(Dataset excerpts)
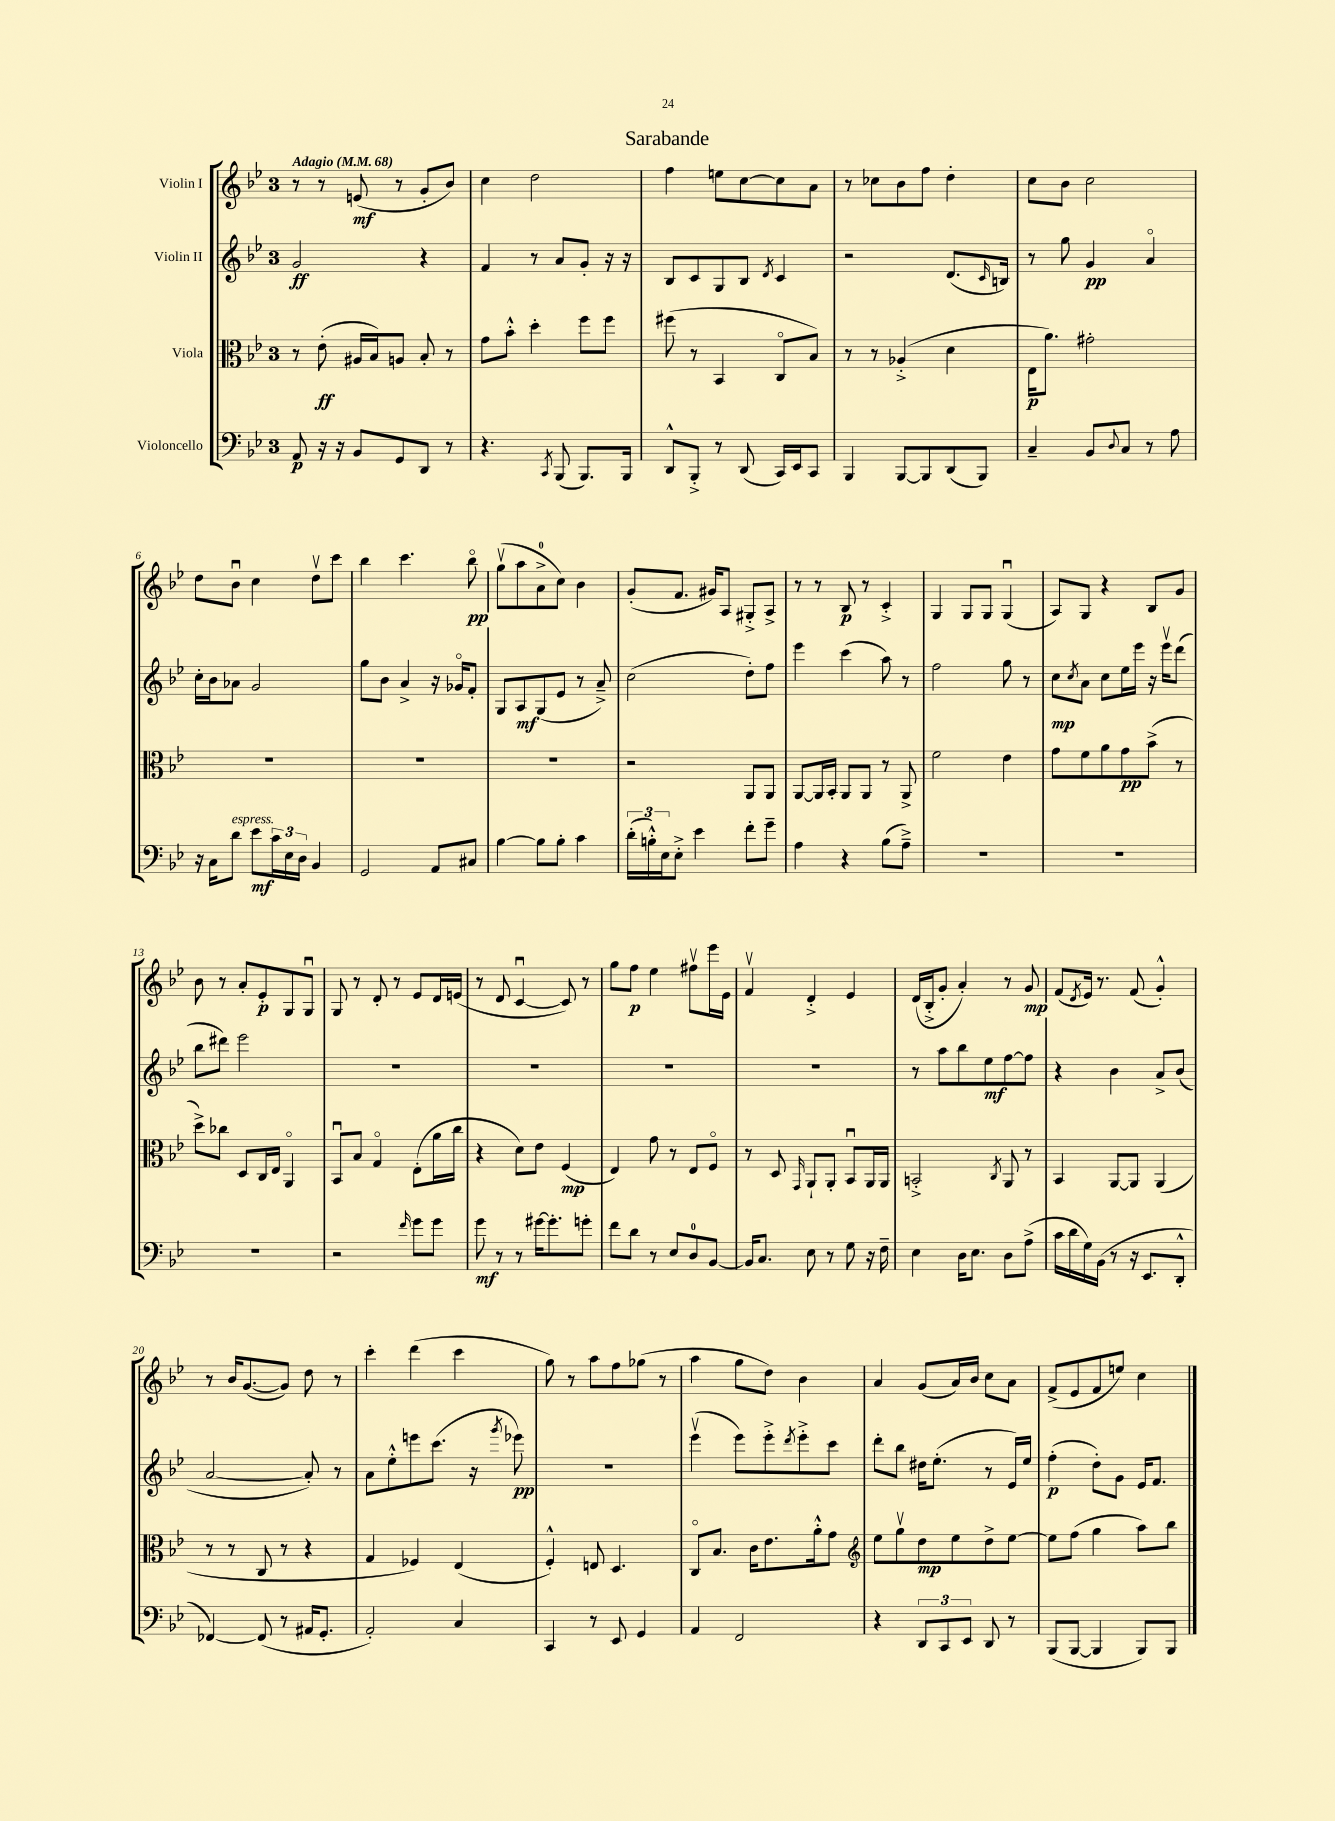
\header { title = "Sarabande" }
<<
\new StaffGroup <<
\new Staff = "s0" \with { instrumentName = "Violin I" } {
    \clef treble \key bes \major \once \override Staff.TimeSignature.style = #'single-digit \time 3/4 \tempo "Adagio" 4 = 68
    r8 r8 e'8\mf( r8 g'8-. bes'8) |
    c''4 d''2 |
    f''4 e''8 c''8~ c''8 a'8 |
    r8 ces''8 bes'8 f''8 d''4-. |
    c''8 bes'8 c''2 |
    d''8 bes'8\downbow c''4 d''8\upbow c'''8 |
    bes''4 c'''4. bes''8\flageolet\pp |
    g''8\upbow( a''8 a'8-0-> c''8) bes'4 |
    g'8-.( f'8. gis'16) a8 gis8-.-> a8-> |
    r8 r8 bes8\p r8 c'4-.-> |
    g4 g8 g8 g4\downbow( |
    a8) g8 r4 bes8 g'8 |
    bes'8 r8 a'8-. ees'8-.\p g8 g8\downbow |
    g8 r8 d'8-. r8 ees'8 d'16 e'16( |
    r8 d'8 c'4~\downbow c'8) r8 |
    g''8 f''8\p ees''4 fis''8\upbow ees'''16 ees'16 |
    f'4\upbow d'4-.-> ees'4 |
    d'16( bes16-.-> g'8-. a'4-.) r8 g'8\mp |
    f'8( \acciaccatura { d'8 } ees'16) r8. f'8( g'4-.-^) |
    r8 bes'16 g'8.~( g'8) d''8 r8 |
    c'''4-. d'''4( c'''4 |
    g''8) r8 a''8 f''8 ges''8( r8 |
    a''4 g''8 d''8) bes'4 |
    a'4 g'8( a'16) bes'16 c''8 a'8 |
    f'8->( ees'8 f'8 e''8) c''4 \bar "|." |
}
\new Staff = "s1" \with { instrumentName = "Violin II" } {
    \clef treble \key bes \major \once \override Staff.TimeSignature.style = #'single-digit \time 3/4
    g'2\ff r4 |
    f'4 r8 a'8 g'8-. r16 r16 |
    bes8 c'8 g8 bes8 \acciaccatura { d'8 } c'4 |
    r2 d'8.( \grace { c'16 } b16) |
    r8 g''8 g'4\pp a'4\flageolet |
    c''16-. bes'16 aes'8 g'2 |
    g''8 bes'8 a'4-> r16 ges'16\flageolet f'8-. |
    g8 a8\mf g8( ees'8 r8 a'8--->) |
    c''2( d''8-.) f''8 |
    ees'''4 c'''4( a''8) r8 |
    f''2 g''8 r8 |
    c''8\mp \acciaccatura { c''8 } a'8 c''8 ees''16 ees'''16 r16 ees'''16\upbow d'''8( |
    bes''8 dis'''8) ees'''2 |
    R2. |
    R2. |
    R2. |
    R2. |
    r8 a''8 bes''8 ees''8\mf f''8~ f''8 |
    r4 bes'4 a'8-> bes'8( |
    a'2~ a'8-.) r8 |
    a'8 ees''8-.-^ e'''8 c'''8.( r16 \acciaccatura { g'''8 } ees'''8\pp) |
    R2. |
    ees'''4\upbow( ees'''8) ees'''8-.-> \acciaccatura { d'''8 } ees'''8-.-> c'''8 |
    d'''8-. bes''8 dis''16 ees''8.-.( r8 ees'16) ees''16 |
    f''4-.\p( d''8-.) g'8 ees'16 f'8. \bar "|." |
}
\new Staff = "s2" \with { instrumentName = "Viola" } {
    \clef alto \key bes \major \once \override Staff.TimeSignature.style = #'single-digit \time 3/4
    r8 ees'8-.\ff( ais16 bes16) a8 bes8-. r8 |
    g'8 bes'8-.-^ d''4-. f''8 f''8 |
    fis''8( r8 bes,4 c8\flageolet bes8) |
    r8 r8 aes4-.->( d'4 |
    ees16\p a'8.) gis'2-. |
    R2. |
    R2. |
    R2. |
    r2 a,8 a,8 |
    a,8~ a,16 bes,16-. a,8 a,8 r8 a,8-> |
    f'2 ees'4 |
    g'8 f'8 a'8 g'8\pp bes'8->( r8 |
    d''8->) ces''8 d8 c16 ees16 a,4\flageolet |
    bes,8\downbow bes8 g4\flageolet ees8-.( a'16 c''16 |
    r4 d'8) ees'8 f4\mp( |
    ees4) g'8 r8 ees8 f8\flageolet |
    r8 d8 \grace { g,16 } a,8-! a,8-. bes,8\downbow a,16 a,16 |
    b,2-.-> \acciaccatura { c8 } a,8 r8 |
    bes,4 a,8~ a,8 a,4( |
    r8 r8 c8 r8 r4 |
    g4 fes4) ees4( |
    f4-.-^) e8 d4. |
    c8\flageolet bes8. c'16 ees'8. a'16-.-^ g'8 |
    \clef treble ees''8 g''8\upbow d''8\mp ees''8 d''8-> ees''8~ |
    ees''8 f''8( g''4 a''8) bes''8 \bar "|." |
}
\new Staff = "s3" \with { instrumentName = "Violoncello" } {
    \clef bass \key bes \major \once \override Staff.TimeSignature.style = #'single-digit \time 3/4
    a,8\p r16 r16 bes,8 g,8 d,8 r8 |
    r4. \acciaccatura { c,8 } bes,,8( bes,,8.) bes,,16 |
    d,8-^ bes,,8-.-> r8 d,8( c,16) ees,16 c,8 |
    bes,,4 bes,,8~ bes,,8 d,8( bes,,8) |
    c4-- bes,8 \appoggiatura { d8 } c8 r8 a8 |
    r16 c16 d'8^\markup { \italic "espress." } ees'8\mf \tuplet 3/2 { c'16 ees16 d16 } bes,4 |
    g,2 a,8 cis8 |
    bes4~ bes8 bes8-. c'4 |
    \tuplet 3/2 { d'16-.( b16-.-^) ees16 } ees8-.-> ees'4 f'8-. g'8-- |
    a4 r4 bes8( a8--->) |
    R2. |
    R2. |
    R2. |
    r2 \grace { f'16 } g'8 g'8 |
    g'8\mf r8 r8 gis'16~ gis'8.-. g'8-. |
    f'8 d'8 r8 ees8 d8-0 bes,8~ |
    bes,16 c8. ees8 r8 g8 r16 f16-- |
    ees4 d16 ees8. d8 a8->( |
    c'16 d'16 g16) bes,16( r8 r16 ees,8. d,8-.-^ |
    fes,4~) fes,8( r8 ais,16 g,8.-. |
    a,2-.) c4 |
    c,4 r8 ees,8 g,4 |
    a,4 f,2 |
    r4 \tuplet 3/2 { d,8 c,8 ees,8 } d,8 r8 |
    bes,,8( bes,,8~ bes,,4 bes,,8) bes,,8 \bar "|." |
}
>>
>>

Exercise objective:
Copy out every row above word for word, leaving the pictures out of your answer.

Solution to this task:
\header { title = "Sarabande" }
<<
\new StaffGroup <<
\new Staff = "s0" \with { instrumentName = "Violin I" } {
    \clef treble \key bes \major \once \override Staff.TimeSignature.style = #'single-digit \time 3/4 \tempo "Adagio" 4 = 68
    r8 r8 e'8\mf( r8 g'8-. bes'8) |
    c''4 d''2 |
    f''4 e''8 c''8~ c''8 a'8 |
    r8 ces''8 bes'8 f''8 d''4-. |
    c''8 bes'8 c''2 |
    d''8 bes'8\downbow c''4 d''8\upbow c'''8 |
    bes''4 c'''4. bes''8\flageolet\pp |
    g''8\upbow( a''8 a'8-0-> c''8) bes'4 |
    g'8-.( f'8. gis'16) a8 gis8-.-> a8-> |
    r8 r8 bes8\p r8 c'4-.-> |
    g4 g8 g8 g4\downbow( |
    a8) g8 r4 bes8 g'8 |
    bes'8 r8 a'8-. ees'8-.\p g8 g8\downbow |
    g8 r8 d'8-. r8 ees'8 d'16 e'16( |
    r8 d'8 c'4~\downbow c'8) r8 |
    g''8 f''8\p ees''4 fis''8\upbow ees'''16 ees'16 |
    f'4\upbow d'4-.-> ees'4 |
    d'16( bes16-.-> g'8-. a'4-.) r8 g'8\mp |
    f'8( \acciaccatura { d'8 } ees'16) r8. f'8( g'4-.-^) |
    r8 bes'16 g'8.~( g'8) d''8 r8 |
    c'''4-. d'''4( c'''4 |
    g''8) r8 a''8 f''8 ges''8( r8 |
    a''4 g''8 d''8) bes'4 |
    a'4 g'8( a'16) bes'16 c''8 a'8 |
    f'8->( ees'8 f'8 e''8) c''4 \bar "|." |
}
\new Staff = "s1" \with { instrumentName = "Violin II" } {
    \clef treble \key bes \major \once \override Staff.TimeSignature.style = #'single-digit \time 3/4
    g'2\ff r4 |
    f'4 r8 a'8 g'8-. r16 r16 |
    bes8 c'8 g8 bes8 \acciaccatura { d'8 } c'4 |
    r2 d'8.( \grace { c'16 } b16) |
    r8 g''8 g'4\pp a'4\flageolet |
    c''16-. bes'16 aes'8 g'2 |
    g''8 bes'8 a'4-> r16 ges'16\flageolet f'8-. |
    g8 a8\mf g8( ees'8 r8 a'8--->) |
    c''2( d''8-.) f''8 |
    ees'''4 c'''4( a''8) r8 |
    f''2 g''8 r8 |
    c''8\mp \acciaccatura { c''8 } a'8 c''8 ees''16 ees'''16 r16 ees'''16\upbow d'''8( |
    bes''8 dis'''8) ees'''2 |
    R2. |
    R2. |
    R2. |
    R2. |
    r8 a''8 bes''8 ees''8\mf f''8~ f''8 |
    r4 bes'4 a'8-> bes'8( |
    a'2~ a'8-.) r8 |
    a'8 ees''8-.-^ e'''8 c'''8.( r16 \acciaccatura { g'''8 } ees'''8\pp) |
    R2. |
    ees'''4\upbow( ees'''8) ees'''8-.-> \acciaccatura { d'''8 } ees'''8-.-> c'''8 |
    d'''8-. bes''8 dis''16 ees''8.-.( r8 ees'16) ees''16 |
    f''4-.\p( d''8-.) g'8 ees'16 f'8. \bar "|." |
}
\new Staff = "s2" \with { instrumentName = "Viola" } {
    \clef alto \key bes \major \once \override Staff.TimeSignature.style = #'single-digit \time 3/4
    r8 ees'8-.\ff( ais16 bes16) a8 bes8-. r8 |
    g'8 bes'8-.-^ d''4-. f''8 f''8 |
    fis''8( r8 bes,4 c8\flageolet bes8) |
    r8 r8 aes4-.->( d'4 |
    ees16\p a'8.) gis'2-. |
    R2. |
    R2. |
    R2. |
    r2 a,8 a,8 |
    a,8~ a,16 bes,16-. a,8 a,8 r8 a,8-> |
    f'2 ees'4 |
    g'8 f'8 a'8 g'8\pp bes'8->( r8 |
    d''8->) ces''8 d8 c16 ees16 a,4\flageolet |
    bes,8\downbow bes8 g4\flageolet ees8-.( a'16 c''16 |
    r4 d'8) ees'8 f4\mp( |
    ees4) g'8 r8 ees8 f8\flageolet |
    r8 d8 \grace { g,16 } a,8-! a,8-. bes,8\downbow a,16 a,16 |
    b,2-.-> \acciaccatura { c8 } a,8 r8 |
    bes,4 a,8~ a,8 a,4( |
    r8 r8 c8 r8 r4 |
    g4 fes4) ees4( |
    f4-.-^) e8 d4. |
    c8\flageolet bes8. c'16 ees'8. a'16-.-^ g'8 |
    \clef treble ees''8 g''8\upbow d''8\mp ees''8 d''8-> ees''8~ |
    ees''8 f''8( g''4 a''8) bes''8 \bar "|." |
}
\new Staff = "s3" \with { instrumentName = "Violoncello" } {
    \clef bass \key bes \major \once \override Staff.TimeSignature.style = #'single-digit \time 3/4
    a,8\p r16 r16 bes,8 g,8 d,8 r8 |
    r4. \acciaccatura { c,8 } bes,,8( bes,,8.) bes,,16 |
    d,8-^ bes,,8-.-> r8 d,8( c,16) ees,16 c,8 |
    bes,,4 bes,,8~ bes,,8 d,8( bes,,8) |
    c4-- bes,8 \appoggiatura { d8 } c8 r8 a8 |
    r16 c16 d'8^\markup { \italic "espress." } ees'8\mf \tuplet 3/2 { c'16 ees16 d16 } bes,4 |
    g,2 a,8 cis8 |
    bes4~ bes8 bes8-. c'4 |
    \tuplet 3/2 { d'16-.( b16-.-^) ees16 } ees8-.-> ees'4 f'8-. g'8-- |
    a4 r4 bes8( a8--->) |
    R2. |
    R2. |
    R2. |
    r2 \grace { f'16 } g'8 g'8 |
    g'8\mf r8 r8 gis'16~ gis'8.-. g'8-. |
    f'8 d'8 r8 ees8 d8-0 bes,8~ |
    bes,16 c8. ees8 r8 g8 r16 f16-- |
    ees4 d16 ees8. d8 a8->( |
    c'16 d'16 g16) bes,16( r8 r16 ees,8. d,8-.-^ |
    fes,4~) fes,8( r8 ais,16 g,8.-. |
    a,2-.) c4 |
    c,4 r8 ees,8 g,4 |
    a,4 f,2 |
    r4 \tuplet 3/2 { d,8 c,8 ees,8 } d,8 r8 |
    bes,,8( bes,,8~ bes,,4 bes,,8) bes,,8 \bar "|." |
}
>>
>>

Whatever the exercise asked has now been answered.